* _WORK TO COMPLETE_: Retype, word for word, every line from the one holding "black brick G9" through the one holding "tan brick H2:H3" in the entries below, both included, and only those lines.

* _DATA RECORDS_:
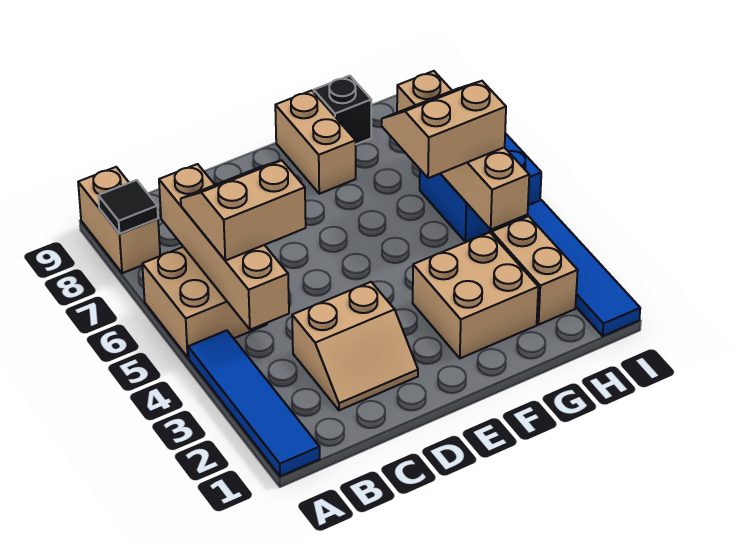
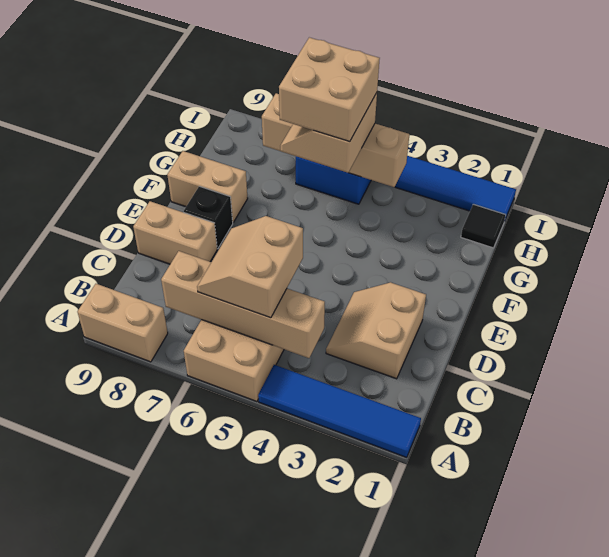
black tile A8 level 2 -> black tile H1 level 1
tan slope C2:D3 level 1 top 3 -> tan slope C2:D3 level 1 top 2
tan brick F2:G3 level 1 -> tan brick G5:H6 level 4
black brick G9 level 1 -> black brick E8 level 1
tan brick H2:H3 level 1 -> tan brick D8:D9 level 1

* * *

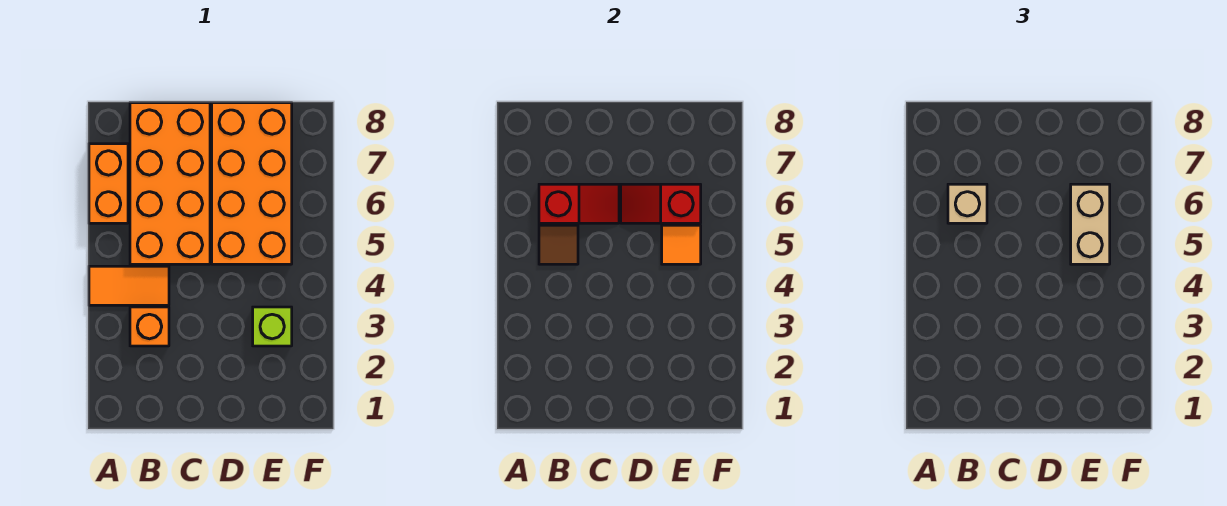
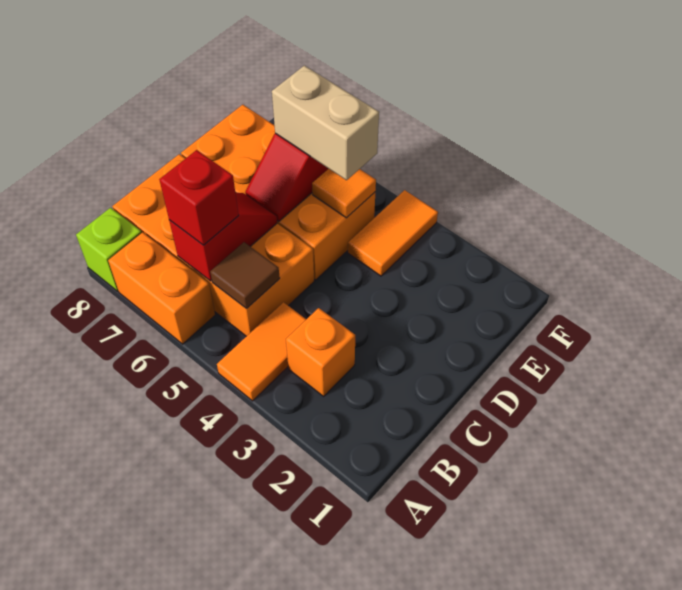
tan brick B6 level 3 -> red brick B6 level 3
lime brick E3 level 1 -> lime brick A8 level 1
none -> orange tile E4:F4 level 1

* _FINISHED TASK_:
black brick G9 level 1 -> black brick E8 level 1
tan brick H2:H3 level 1 -> tan brick D8:D9 level 1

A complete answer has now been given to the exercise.